» **Exercise instructions**
Lines from the one containing "TP4: none -> test point (N11)" through the final line of the records are the only ones to copy, and each must match exactly.

» **Material shown**

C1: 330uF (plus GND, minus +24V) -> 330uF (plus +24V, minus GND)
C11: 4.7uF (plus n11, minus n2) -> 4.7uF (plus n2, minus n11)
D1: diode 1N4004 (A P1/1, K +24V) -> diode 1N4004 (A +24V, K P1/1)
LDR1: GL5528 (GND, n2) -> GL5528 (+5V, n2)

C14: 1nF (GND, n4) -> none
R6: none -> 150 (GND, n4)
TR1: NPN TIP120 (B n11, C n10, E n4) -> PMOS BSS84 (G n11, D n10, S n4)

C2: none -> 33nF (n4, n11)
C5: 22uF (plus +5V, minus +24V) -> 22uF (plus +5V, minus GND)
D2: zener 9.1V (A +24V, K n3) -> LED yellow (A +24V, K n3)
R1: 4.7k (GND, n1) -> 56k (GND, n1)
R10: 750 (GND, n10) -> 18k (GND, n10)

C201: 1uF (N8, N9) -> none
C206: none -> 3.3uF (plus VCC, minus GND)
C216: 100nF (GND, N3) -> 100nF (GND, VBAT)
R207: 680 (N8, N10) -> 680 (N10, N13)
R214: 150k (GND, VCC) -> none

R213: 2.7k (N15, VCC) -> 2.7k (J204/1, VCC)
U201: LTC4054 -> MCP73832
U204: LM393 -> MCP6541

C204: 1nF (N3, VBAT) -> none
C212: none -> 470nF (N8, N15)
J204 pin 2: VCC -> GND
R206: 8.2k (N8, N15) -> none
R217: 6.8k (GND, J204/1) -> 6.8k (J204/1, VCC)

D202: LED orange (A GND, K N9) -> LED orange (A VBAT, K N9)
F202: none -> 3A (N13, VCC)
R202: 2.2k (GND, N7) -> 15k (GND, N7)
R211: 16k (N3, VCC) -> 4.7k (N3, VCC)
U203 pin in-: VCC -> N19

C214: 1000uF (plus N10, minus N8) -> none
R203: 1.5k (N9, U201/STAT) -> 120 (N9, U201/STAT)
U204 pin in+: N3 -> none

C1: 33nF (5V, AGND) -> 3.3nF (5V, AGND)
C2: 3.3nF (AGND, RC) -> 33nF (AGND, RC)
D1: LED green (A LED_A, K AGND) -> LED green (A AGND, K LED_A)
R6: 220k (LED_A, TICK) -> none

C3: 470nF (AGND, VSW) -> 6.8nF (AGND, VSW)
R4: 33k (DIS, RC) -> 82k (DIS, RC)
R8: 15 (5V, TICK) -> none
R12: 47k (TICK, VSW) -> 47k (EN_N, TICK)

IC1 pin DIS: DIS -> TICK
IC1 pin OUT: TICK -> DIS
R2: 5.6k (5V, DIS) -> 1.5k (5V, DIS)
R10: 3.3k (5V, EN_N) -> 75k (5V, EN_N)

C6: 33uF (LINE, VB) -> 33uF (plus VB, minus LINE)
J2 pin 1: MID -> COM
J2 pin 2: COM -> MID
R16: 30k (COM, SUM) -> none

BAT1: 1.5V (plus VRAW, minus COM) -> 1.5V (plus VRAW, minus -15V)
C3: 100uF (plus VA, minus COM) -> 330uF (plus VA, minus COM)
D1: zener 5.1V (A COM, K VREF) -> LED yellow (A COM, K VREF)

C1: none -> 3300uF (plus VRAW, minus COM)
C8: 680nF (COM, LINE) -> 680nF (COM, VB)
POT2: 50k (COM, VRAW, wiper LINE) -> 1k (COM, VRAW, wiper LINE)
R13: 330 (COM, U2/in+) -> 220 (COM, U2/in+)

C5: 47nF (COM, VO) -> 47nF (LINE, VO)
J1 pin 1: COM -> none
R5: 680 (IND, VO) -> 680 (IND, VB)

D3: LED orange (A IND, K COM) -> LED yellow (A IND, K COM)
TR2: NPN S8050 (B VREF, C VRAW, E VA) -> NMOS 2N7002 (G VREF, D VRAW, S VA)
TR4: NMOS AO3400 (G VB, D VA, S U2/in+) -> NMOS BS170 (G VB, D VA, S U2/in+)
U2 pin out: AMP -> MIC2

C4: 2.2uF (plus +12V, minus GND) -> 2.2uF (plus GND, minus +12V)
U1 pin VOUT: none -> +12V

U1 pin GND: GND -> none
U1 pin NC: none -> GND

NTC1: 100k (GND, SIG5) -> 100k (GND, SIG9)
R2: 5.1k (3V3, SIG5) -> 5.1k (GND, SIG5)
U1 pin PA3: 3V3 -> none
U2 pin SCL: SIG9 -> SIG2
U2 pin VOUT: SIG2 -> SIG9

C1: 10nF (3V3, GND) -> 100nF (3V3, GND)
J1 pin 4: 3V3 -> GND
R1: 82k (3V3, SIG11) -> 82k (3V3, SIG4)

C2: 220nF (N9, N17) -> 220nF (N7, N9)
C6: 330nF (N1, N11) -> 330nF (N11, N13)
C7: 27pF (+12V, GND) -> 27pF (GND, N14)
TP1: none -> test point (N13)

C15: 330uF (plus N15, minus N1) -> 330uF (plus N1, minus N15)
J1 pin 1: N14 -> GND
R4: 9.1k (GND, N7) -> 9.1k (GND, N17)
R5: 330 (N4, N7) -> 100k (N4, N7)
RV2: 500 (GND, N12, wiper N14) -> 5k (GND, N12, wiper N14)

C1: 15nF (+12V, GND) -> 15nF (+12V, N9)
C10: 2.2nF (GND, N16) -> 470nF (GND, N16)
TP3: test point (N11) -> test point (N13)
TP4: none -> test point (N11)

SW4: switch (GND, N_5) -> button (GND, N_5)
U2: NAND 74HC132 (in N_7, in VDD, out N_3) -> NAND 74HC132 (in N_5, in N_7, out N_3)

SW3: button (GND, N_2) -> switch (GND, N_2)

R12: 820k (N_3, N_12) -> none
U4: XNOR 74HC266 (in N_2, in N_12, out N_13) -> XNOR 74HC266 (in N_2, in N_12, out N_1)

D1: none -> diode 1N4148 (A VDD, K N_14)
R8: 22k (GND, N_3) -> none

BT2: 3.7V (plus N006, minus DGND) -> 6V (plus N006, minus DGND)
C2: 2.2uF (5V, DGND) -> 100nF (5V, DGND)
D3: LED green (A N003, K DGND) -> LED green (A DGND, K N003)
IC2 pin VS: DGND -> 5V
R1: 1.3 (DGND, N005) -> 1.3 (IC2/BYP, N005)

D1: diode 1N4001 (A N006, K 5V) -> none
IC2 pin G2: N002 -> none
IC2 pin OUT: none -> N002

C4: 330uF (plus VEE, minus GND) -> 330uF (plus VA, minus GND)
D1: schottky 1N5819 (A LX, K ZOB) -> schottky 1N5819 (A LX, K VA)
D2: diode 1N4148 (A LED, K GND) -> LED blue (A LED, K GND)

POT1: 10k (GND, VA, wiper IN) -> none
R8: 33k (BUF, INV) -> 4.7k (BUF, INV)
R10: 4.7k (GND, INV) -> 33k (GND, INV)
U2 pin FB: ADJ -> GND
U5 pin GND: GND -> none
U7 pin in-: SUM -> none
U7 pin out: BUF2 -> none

» **Output of the task**
TP4: none -> test point (N11)

SW4: switch (GND, N_5) -> button (GND, N_5)
U2: NAND 74HC132 (in N_7, in VDD, out N_3) -> NAND 74HC132 (in N_5, in N_7, out N_3)

SW3: button (GND, N_2) -> switch (GND, N_2)

R12: 820k (N_3, N_12) -> none
U4: XNOR 74HC266 (in N_2, in N_12, out N_13) -> XNOR 74HC266 (in N_2, in N_12, out N_1)

D1: none -> diode 1N4148 (A VDD, K N_14)
R8: 22k (GND, N_3) -> none

BT2: 3.7V (plus N006, minus DGND) -> 6V (plus N006, minus DGND)
C2: 2.2uF (5V, DGND) -> 100nF (5V, DGND)
D3: LED green (A N003, K DGND) -> LED green (A DGND, K N003)
IC2 pin VS: DGND -> 5V
R1: 1.3 (DGND, N005) -> 1.3 (IC2/BYP, N005)

D1: diode 1N4001 (A N006, K 5V) -> none
IC2 pin G2: N002 -> none
IC2 pin OUT: none -> N002

C4: 330uF (plus VEE, minus GND) -> 330uF (plus VA, minus GND)
D1: schottky 1N5819 (A LX, K ZOB) -> schottky 1N5819 (A LX, K VA)
D2: diode 1N4148 (A LED, K GND) -> LED blue (A LED, K GND)

POT1: 10k (GND, VA, wiper IN) -> none
R8: 33k (BUF, INV) -> 4.7k (BUF, INV)
R10: 4.7k (GND, INV) -> 33k (GND, INV)
U2 pin FB: ADJ -> GND
U5 pin GND: GND -> none
U7 pin in-: SUM -> none
U7 pin out: BUF2 -> none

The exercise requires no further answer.